Top of DATASET ENTRIES

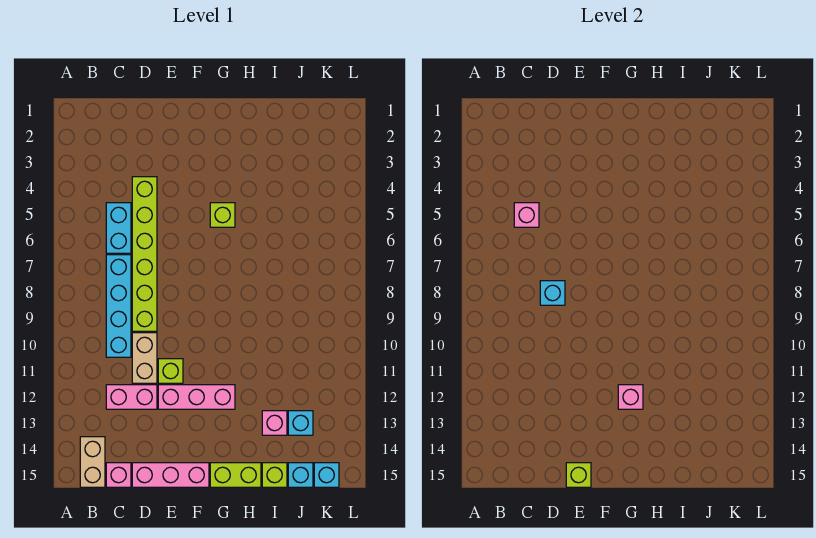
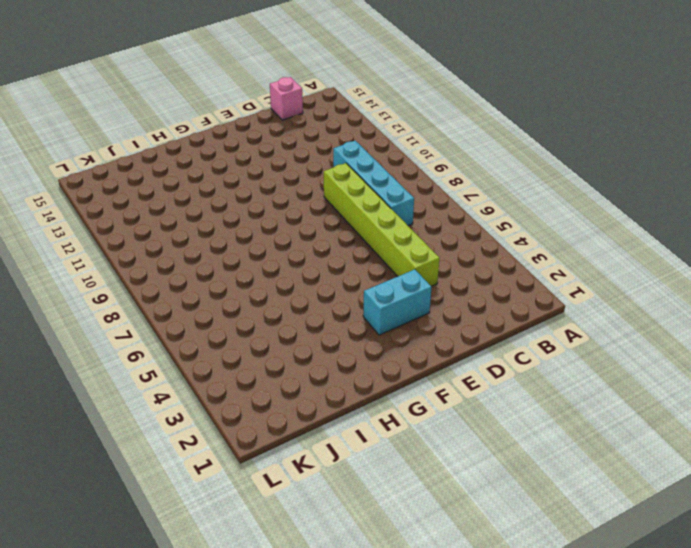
cyan brick E3:F3 level 1 -> cyan brick C5:C6 level 1
none -> tan brick B14:B15 level 1
none -> pink brick C12:D12 level 1
none -> tan brick D10:D11 level 1

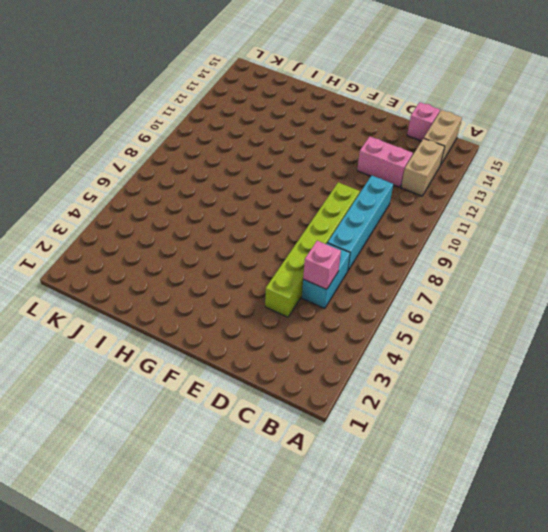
tan brick B12:B13 level 1 -> tan brick D10:D11 level 1
none -> pink brick D15:F15 level 1
none -> lime brick E11 level 1
none -> pink brick E12:G12 level 1

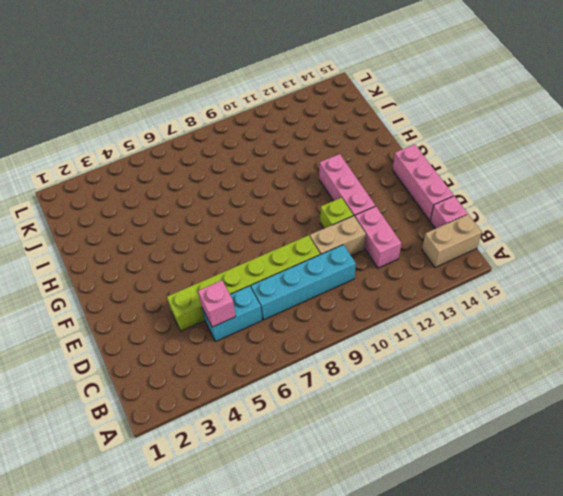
none -> lime brick G5 level 1
none -> lime brick G15:H15 level 1
none -> pink brick I13 level 1

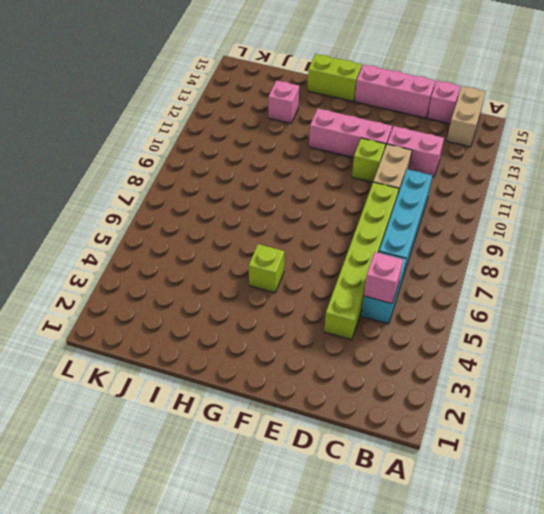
none -> lime brick I15 level 1
none -> cyan brick J13 level 1
none -> cyan brick J15 level 1

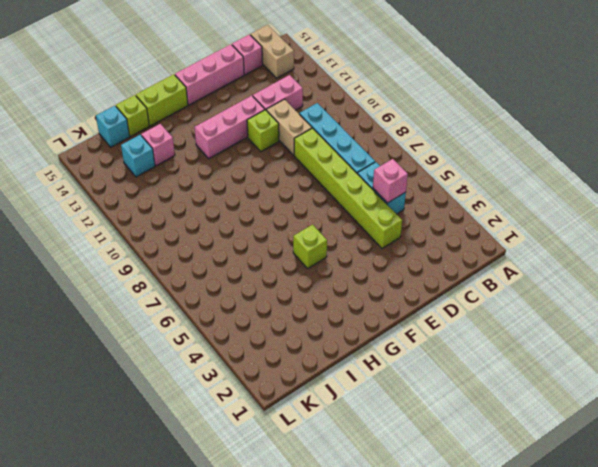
none -> cyan brick K15 level 1
none -> cyan brick D8 level 2
none -> lime brick E15 level 2

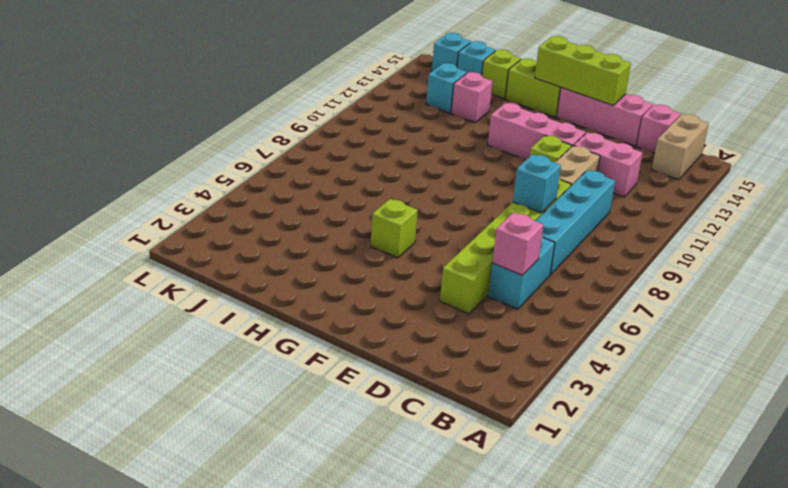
lime brick E15:G15 level 2 -> lime brick E15 level 2
none -> pink brick G12 level 2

Bottom of DATASET ENTRIES

Read through the entries and copy every line that includes "cyan".

cyan brick E3:F3 level 1 -> cyan brick C5:C6 level 1
none -> cyan brick J13 level 1
none -> cyan brick J15 level 1
none -> cyan brick K15 level 1
none -> cyan brick D8 level 2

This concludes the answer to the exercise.